**Records provided**
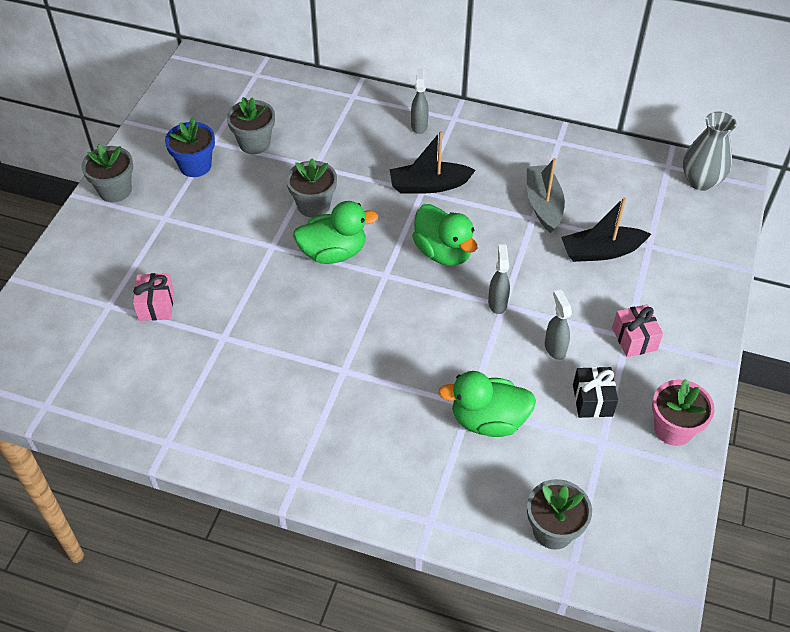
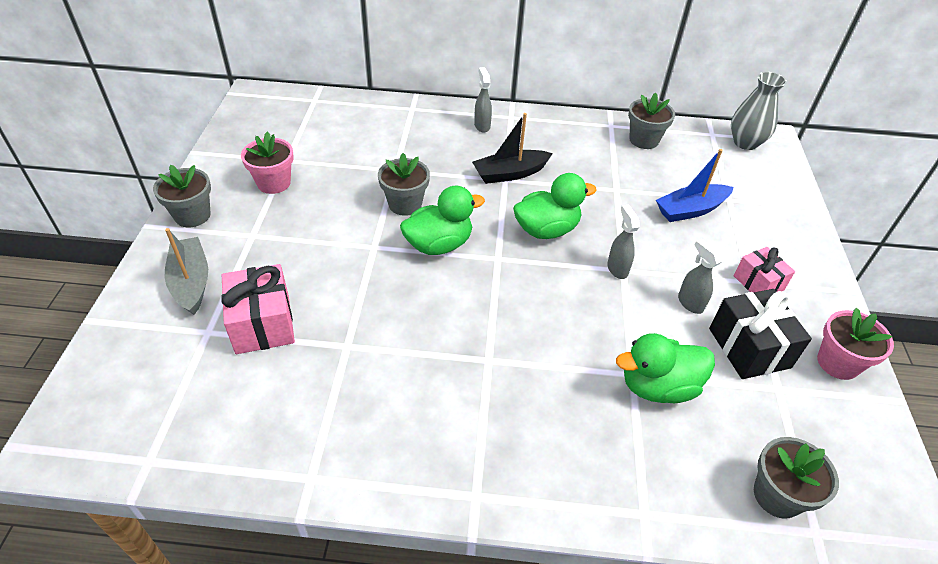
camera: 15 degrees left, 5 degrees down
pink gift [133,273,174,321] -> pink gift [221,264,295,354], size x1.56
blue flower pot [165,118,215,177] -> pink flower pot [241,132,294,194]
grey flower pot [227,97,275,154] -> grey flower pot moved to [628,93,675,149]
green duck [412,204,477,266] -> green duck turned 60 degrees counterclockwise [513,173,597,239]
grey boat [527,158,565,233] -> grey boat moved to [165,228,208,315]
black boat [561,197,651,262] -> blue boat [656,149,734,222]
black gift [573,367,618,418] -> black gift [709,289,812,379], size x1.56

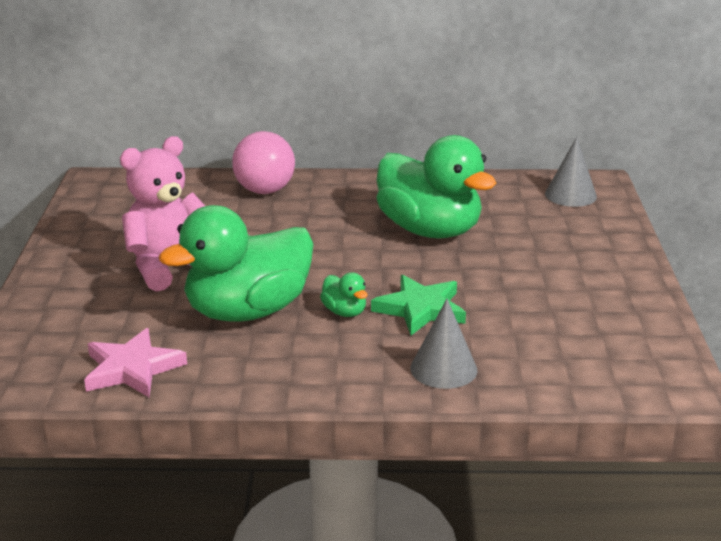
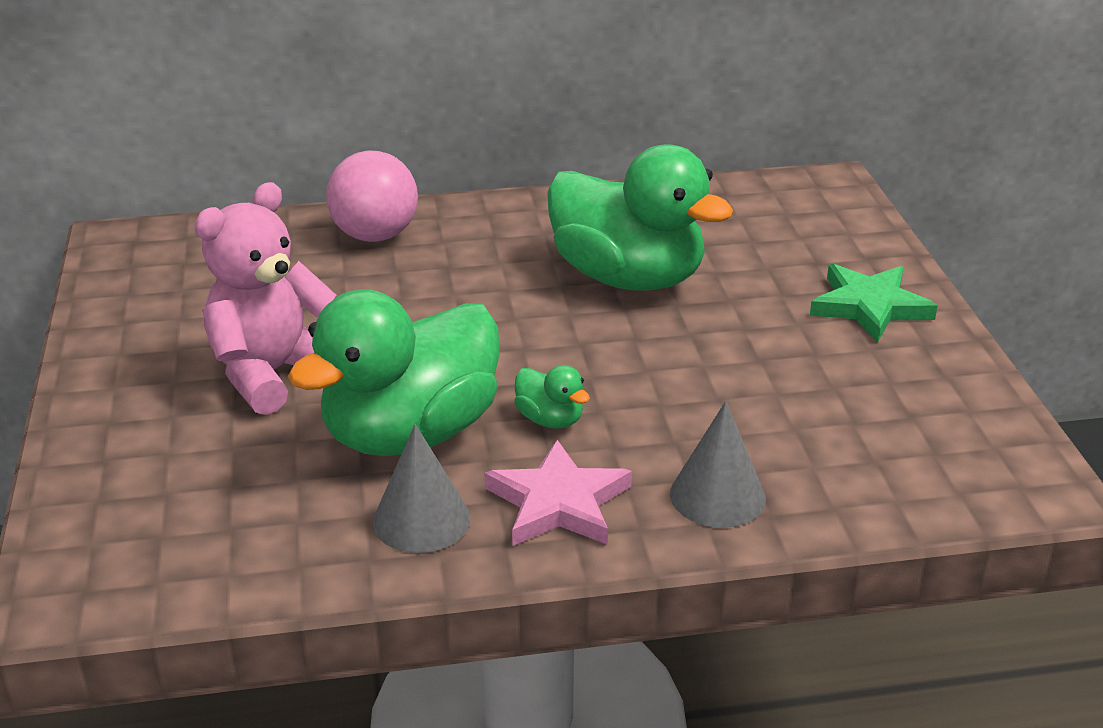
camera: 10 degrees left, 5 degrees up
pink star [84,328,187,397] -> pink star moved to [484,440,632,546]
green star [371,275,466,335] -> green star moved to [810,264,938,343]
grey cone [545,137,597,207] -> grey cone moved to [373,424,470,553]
--
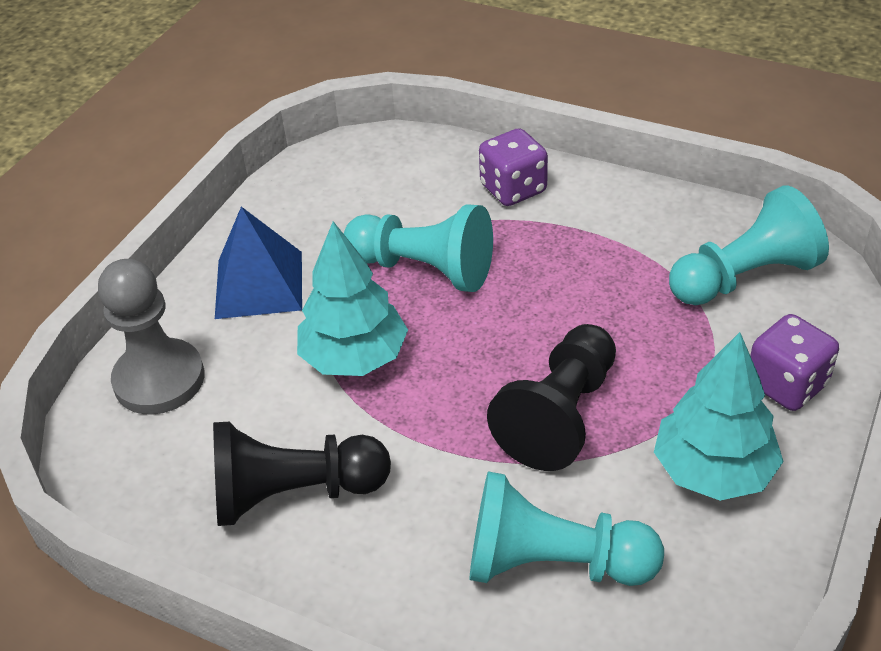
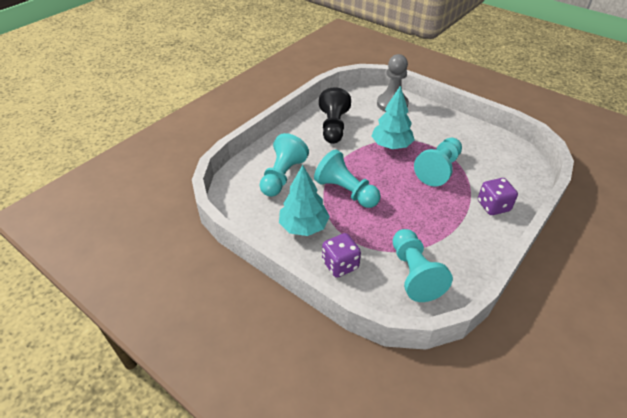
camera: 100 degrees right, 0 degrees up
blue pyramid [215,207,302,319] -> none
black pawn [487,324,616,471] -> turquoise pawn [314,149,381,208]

**Task brief**
With "moved" as the string to look for, count the matching lines in the entries above and report only the number.

**Task response**
5